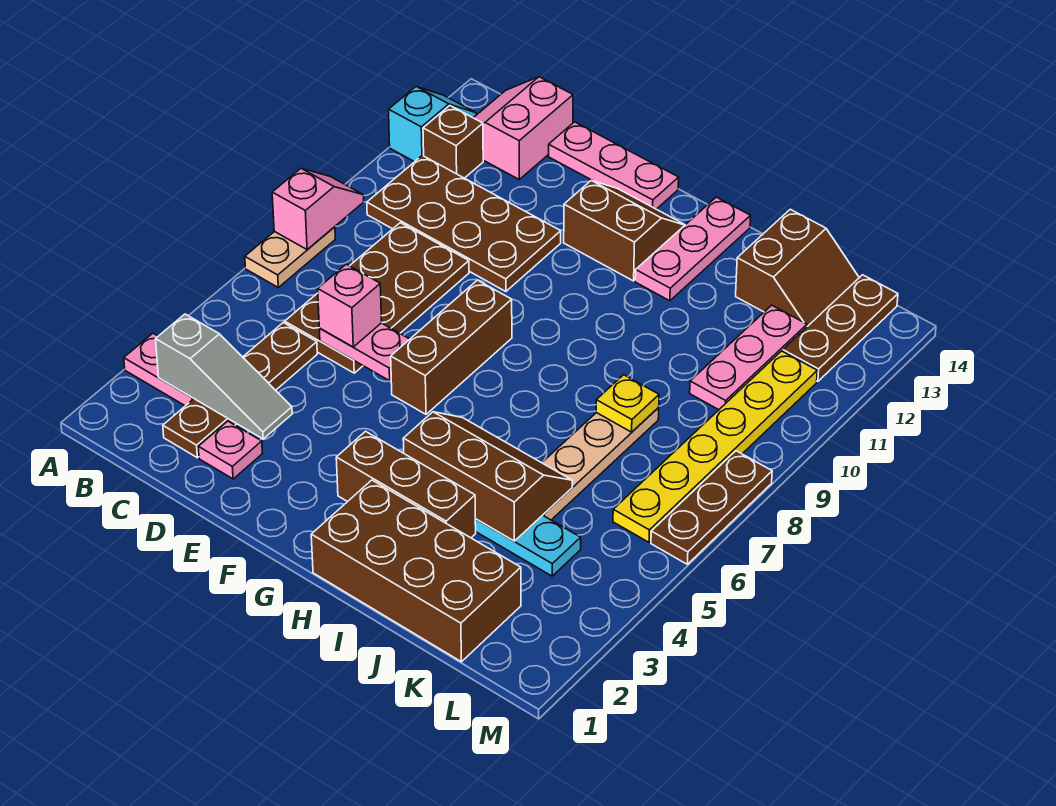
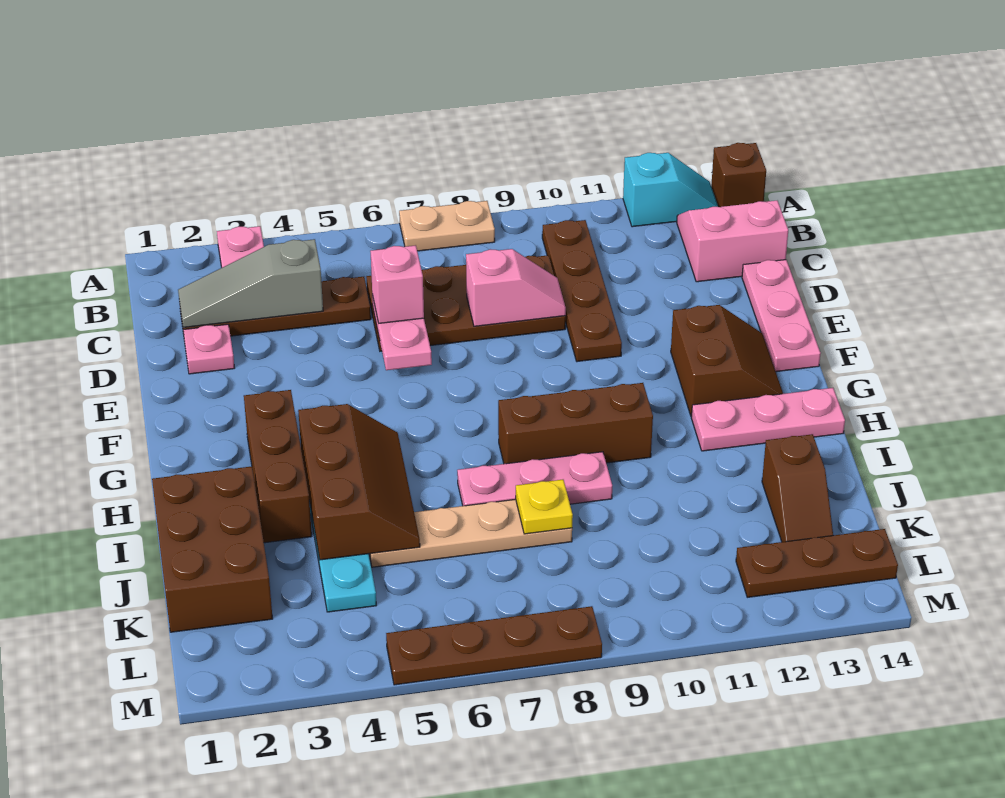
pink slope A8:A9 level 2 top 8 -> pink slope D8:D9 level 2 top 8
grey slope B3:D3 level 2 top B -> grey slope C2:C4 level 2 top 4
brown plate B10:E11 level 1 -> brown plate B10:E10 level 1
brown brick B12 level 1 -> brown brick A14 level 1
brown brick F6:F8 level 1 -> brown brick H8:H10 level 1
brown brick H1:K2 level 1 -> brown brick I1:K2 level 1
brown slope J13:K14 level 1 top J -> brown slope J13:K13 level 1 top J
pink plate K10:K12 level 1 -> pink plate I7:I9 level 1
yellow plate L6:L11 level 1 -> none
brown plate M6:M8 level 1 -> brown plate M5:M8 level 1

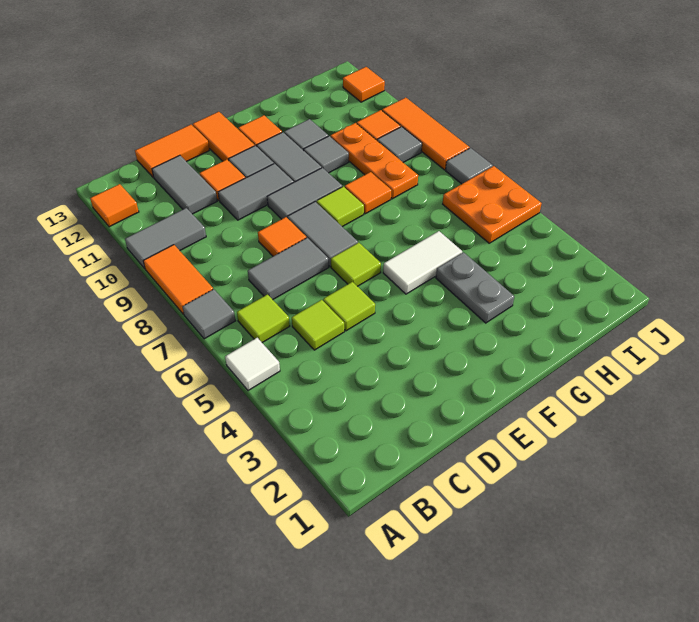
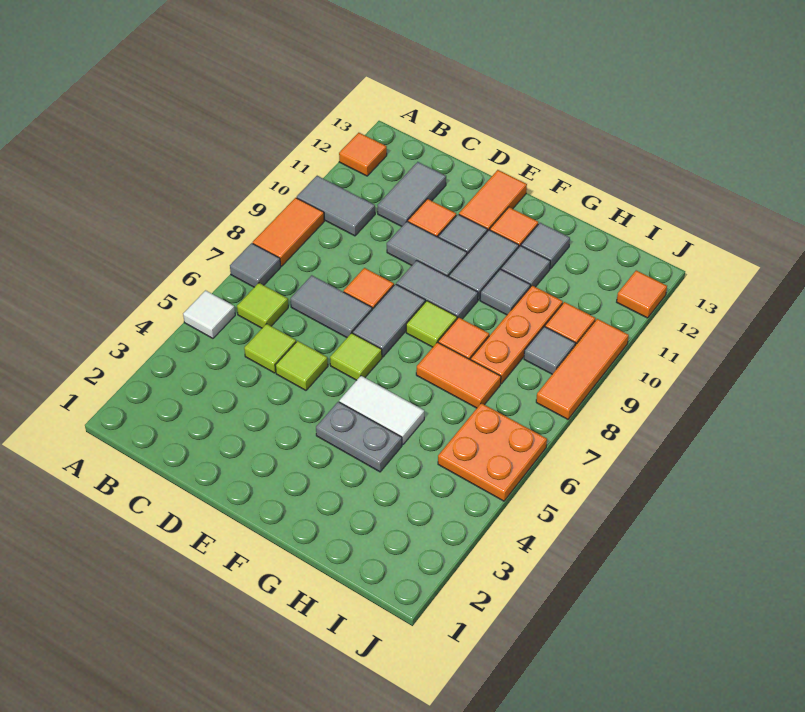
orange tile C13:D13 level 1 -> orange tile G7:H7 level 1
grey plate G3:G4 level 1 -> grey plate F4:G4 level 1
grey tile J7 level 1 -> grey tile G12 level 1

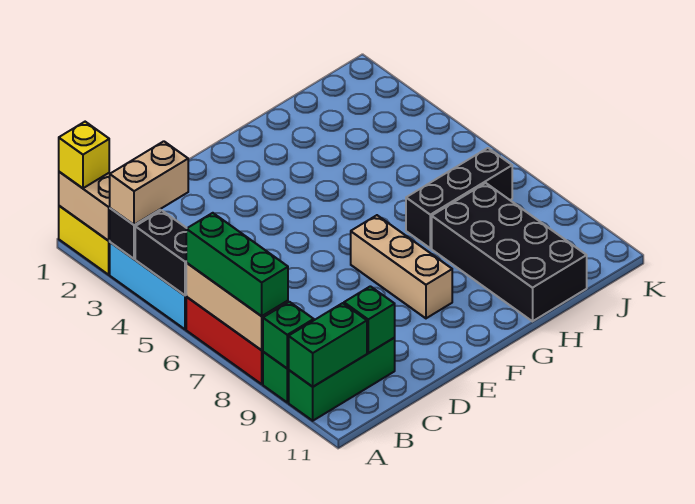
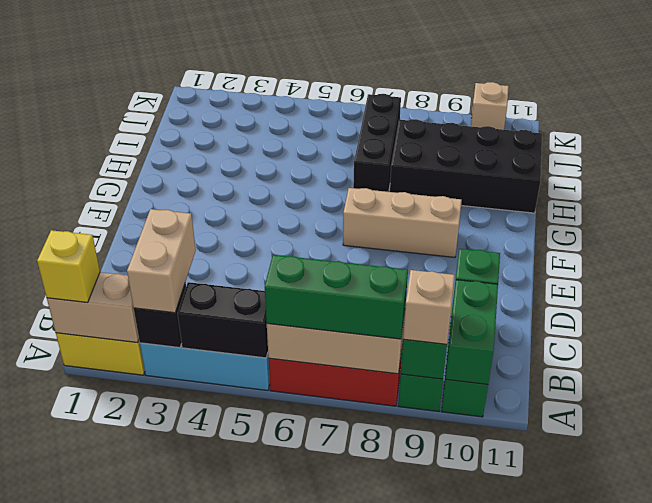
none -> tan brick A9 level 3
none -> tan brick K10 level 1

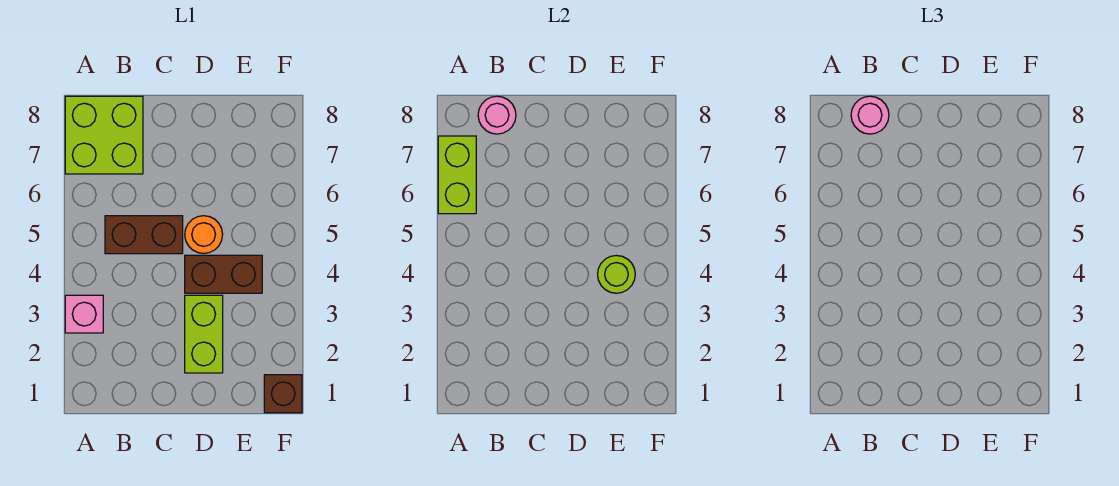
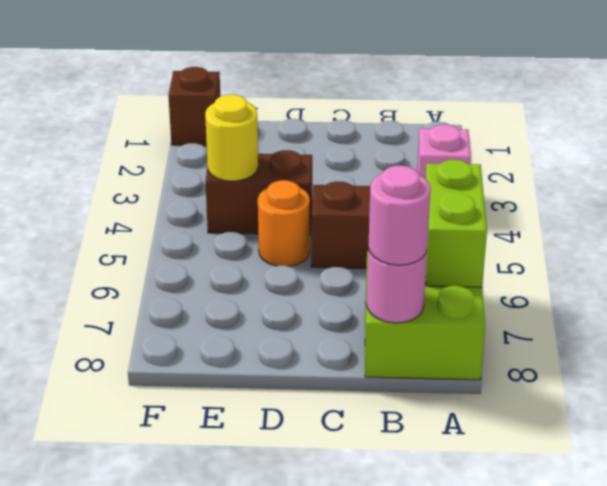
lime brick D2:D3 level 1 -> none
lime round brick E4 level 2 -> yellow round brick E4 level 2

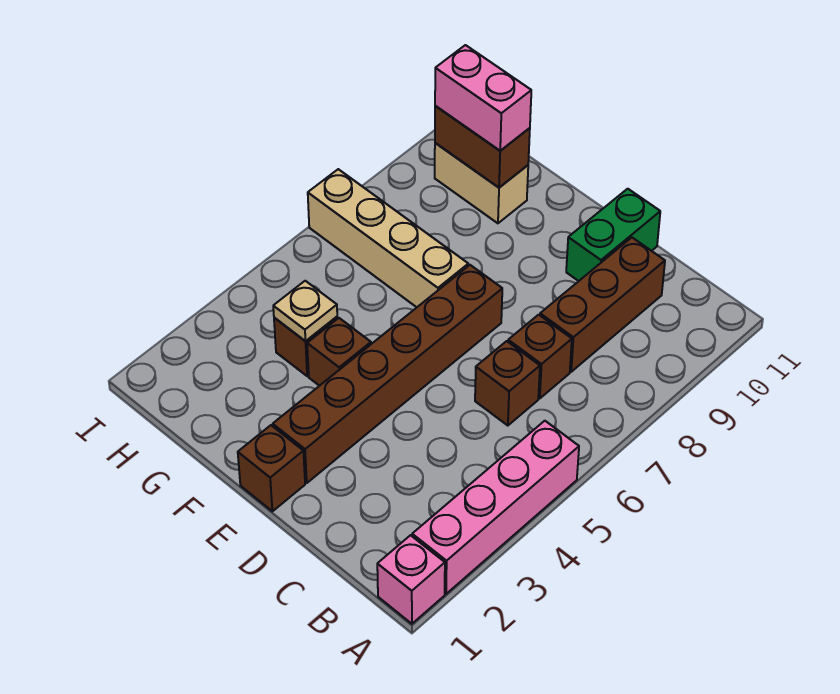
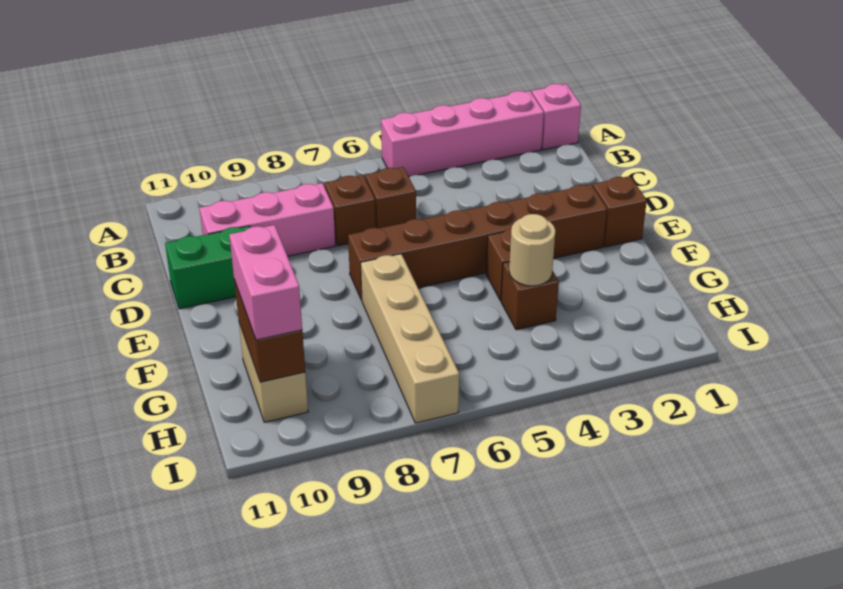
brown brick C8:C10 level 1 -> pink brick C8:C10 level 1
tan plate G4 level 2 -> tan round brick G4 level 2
════
* [Problem to solve] Produce an exact copy of each line of data, skipping embedded images.

* [Answer]
pink slope A8:A9 level 2 top 8 -> pink slope D8:D9 level 2 top 8
grey slope B3:D3 level 2 top B -> grey slope C2:C4 level 2 top 4
brown plate B10:E11 level 1 -> brown plate B10:E10 level 1
brown brick B12 level 1 -> brown brick A14 level 1
brown brick F6:F8 level 1 -> brown brick H8:H10 level 1
brown brick H1:K2 level 1 -> brown brick I1:K2 level 1
brown slope J13:K14 level 1 top J -> brown slope J13:K13 level 1 top J
pink plate K10:K12 level 1 -> pink plate I7:I9 level 1
yellow plate L6:L11 level 1 -> none
brown plate M6:M8 level 1 -> brown plate M5:M8 level 1

orange tile C13:D13 level 1 -> orange tile G7:H7 level 1
grey plate G3:G4 level 1 -> grey plate F4:G4 level 1
grey tile J7 level 1 -> grey tile G12 level 1

none -> tan brick A9 level 3
none -> tan brick K10 level 1

lime brick D2:D3 level 1 -> none
lime round brick E4 level 2 -> yellow round brick E4 level 2

brown brick C8:C10 level 1 -> pink brick C8:C10 level 1
tan plate G4 level 2 -> tan round brick G4 level 2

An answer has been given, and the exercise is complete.